+++ Listed records
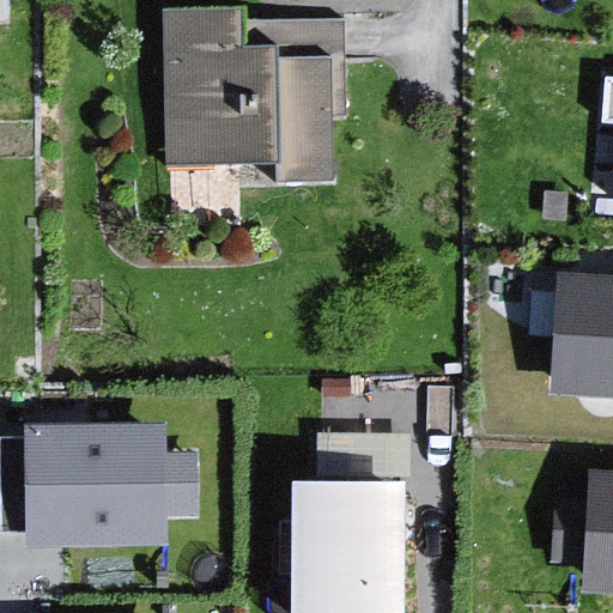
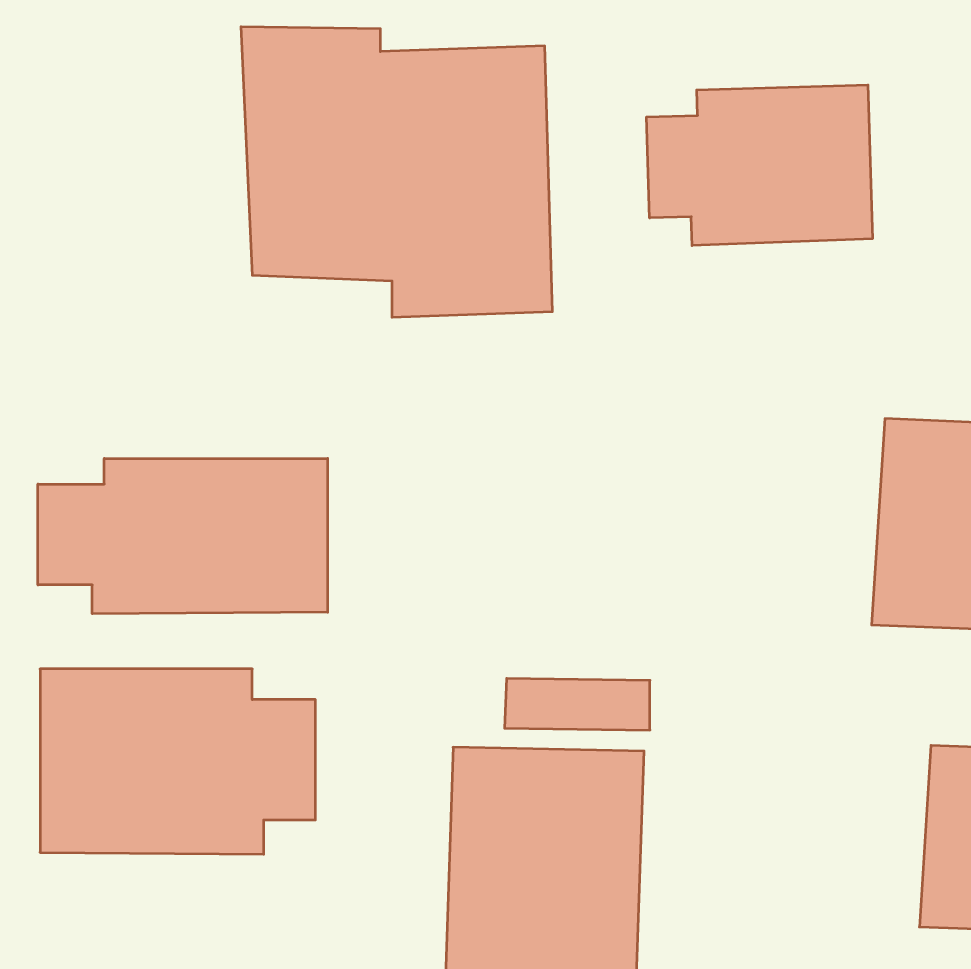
building: none -> [647,85,872,246]
building: none -> [38,458,328,614]

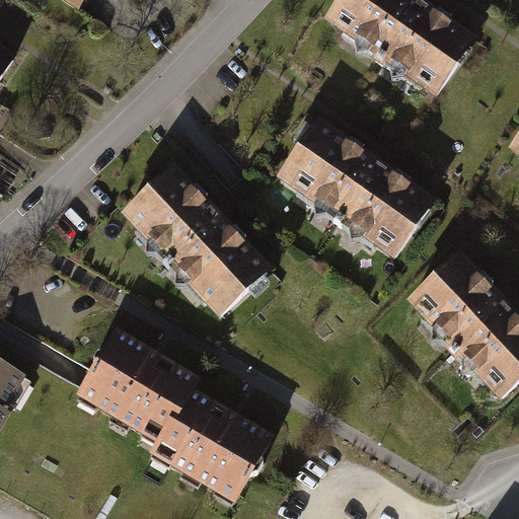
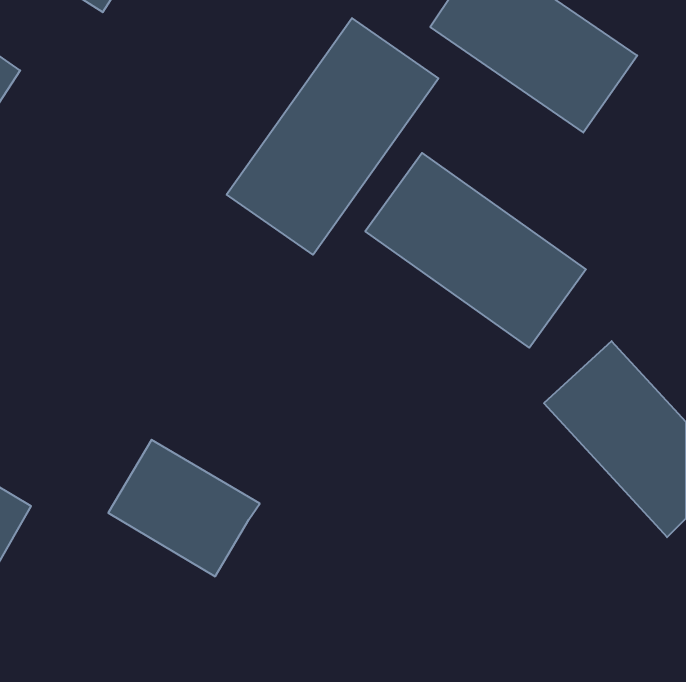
building: none -> [227,18,438,255]
building: [123,169,266,309] -> none
building: [155,389,268,489] -> none

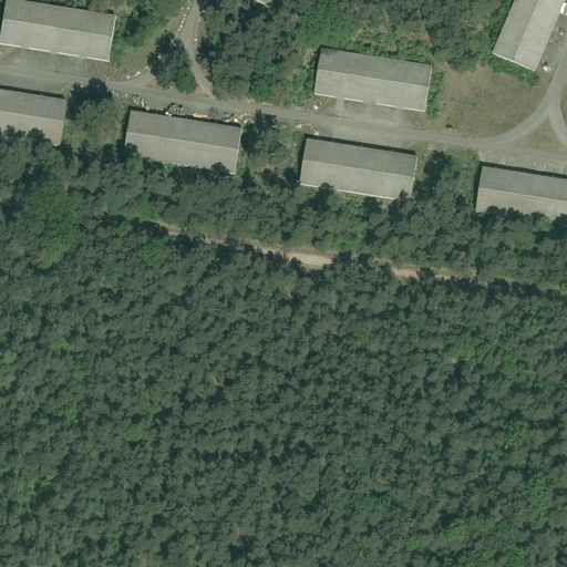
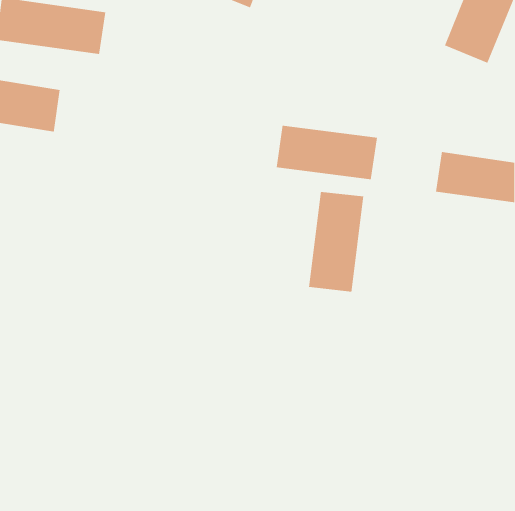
building: [312,49,431,110] -> none
building: [127,107,241,171] -> none
building: none -> [308,191,364,292]

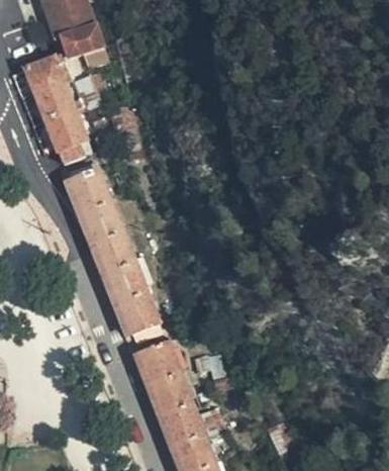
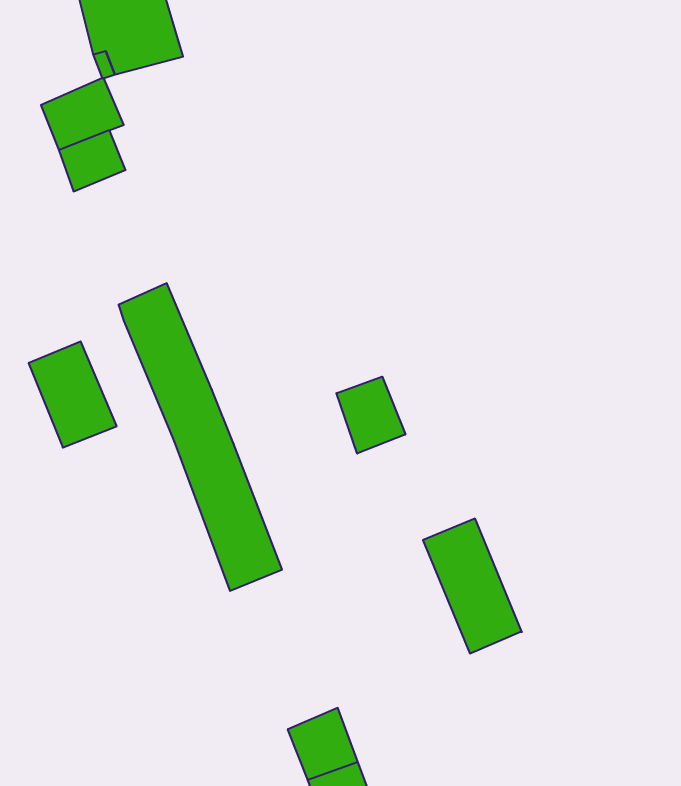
building: [41,105,91,165] -> [29,341,117,448]
building: none -> [336,377,405,454]
building: [135,344,191,419] -> [423,519,522,653]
++++++
◆ Request
Scan the data above. Return every line with "none" in it.

◆ Expected answer
building: none -> [647,85,872,246]
building: none -> [38,458,328,614]
building: none -> [227,18,438,255]
building: [123,169,266,309] -> none
building: [155,389,268,489] -> none
building: [312,49,431,110] -> none
building: [127,107,241,171] -> none
building: none -> [308,191,364,292]
building: none -> [336,377,405,454]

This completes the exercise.